WORK ITEM -
Begin at the first line below and copy each line exactly, ending with the line where "BT pin TXD: D0 -> D6" appears.

==== RECORDS FOR THIS EXERCISE

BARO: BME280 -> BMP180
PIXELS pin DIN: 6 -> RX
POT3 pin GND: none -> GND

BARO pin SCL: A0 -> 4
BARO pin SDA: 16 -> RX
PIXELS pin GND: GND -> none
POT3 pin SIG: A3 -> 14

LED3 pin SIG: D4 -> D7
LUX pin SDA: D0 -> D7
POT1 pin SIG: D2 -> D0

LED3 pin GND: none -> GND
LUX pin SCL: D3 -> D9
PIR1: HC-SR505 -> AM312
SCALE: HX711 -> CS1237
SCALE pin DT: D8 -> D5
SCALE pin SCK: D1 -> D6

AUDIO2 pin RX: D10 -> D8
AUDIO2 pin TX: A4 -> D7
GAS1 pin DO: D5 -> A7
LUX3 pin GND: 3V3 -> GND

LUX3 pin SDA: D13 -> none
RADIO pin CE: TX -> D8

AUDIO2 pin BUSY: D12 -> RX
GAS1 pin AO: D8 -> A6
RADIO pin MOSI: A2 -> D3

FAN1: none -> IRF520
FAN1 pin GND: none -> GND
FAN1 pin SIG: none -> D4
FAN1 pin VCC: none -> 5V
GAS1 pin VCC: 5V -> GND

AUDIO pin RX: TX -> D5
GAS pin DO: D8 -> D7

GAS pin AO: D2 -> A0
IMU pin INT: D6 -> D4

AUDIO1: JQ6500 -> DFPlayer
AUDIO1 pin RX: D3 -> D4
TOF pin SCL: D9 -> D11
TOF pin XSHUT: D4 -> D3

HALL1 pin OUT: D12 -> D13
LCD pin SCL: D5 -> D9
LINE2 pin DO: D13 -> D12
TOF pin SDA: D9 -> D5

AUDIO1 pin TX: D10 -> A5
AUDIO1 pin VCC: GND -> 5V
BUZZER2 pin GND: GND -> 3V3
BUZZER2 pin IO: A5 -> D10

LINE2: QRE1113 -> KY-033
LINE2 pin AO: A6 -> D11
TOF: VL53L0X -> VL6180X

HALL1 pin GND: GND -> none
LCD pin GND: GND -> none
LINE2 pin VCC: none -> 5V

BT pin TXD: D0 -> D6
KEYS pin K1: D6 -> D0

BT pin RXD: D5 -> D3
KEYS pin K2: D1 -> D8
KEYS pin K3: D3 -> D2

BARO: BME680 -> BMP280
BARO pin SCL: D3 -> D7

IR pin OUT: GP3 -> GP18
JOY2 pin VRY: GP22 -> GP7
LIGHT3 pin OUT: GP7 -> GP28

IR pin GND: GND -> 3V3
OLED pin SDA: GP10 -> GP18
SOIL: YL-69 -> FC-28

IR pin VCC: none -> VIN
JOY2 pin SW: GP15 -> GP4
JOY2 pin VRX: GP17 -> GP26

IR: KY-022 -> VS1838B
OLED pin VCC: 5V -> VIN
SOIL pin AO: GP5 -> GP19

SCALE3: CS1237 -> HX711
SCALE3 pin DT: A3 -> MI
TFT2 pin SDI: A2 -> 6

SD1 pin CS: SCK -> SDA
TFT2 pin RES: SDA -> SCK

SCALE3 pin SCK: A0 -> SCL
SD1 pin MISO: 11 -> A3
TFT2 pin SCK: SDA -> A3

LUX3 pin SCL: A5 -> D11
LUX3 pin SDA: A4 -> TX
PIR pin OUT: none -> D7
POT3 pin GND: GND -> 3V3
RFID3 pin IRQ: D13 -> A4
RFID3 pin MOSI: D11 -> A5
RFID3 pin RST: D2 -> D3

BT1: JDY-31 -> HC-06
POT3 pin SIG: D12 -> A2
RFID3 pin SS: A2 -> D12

========

RESPONSE BOX -
BARO: BME280 -> BMP180
PIXELS pin DIN: 6 -> RX
POT3 pin GND: none -> GND

BARO pin SCL: A0 -> 4
BARO pin SDA: 16 -> RX
PIXELS pin GND: GND -> none
POT3 pin SIG: A3 -> 14

LED3 pin SIG: D4 -> D7
LUX pin SDA: D0 -> D7
POT1 pin SIG: D2 -> D0

LED3 pin GND: none -> GND
LUX pin SCL: D3 -> D9
PIR1: HC-SR505 -> AM312
SCALE: HX711 -> CS1237
SCALE pin DT: D8 -> D5
SCALE pin SCK: D1 -> D6

AUDIO2 pin RX: D10 -> D8
AUDIO2 pin TX: A4 -> D7
GAS1 pin DO: D5 -> A7
LUX3 pin GND: 3V3 -> GND

LUX3 pin SDA: D13 -> none
RADIO pin CE: TX -> D8

AUDIO2 pin BUSY: D12 -> RX
GAS1 pin AO: D8 -> A6
RADIO pin MOSI: A2 -> D3

FAN1: none -> IRF520
FAN1 pin GND: none -> GND
FAN1 pin SIG: none -> D4
FAN1 pin VCC: none -> 5V
GAS1 pin VCC: 5V -> GND

AUDIO pin RX: TX -> D5
GAS pin DO: D8 -> D7

GAS pin AO: D2 -> A0
IMU pin INT: D6 -> D4

AUDIO1: JQ6500 -> DFPlayer
AUDIO1 pin RX: D3 -> D4
TOF pin SCL: D9 -> D11
TOF pin XSHUT: D4 -> D3

HALL1 pin OUT: D12 -> D13
LCD pin SCL: D5 -> D9
LINE2 pin DO: D13 -> D12
TOF pin SDA: D9 -> D5

AUDIO1 pin TX: D10 -> A5
AUDIO1 pin VCC: GND -> 5V
BUZZER2 pin GND: GND -> 3V3
BUZZER2 pin IO: A5 -> D10

LINE2: QRE1113 -> KY-033
LINE2 pin AO: A6 -> D11
TOF: VL53L0X -> VL6180X

HALL1 pin GND: GND -> none
LCD pin GND: GND -> none
LINE2 pin VCC: none -> 5V

BT pin TXD: D0 -> D6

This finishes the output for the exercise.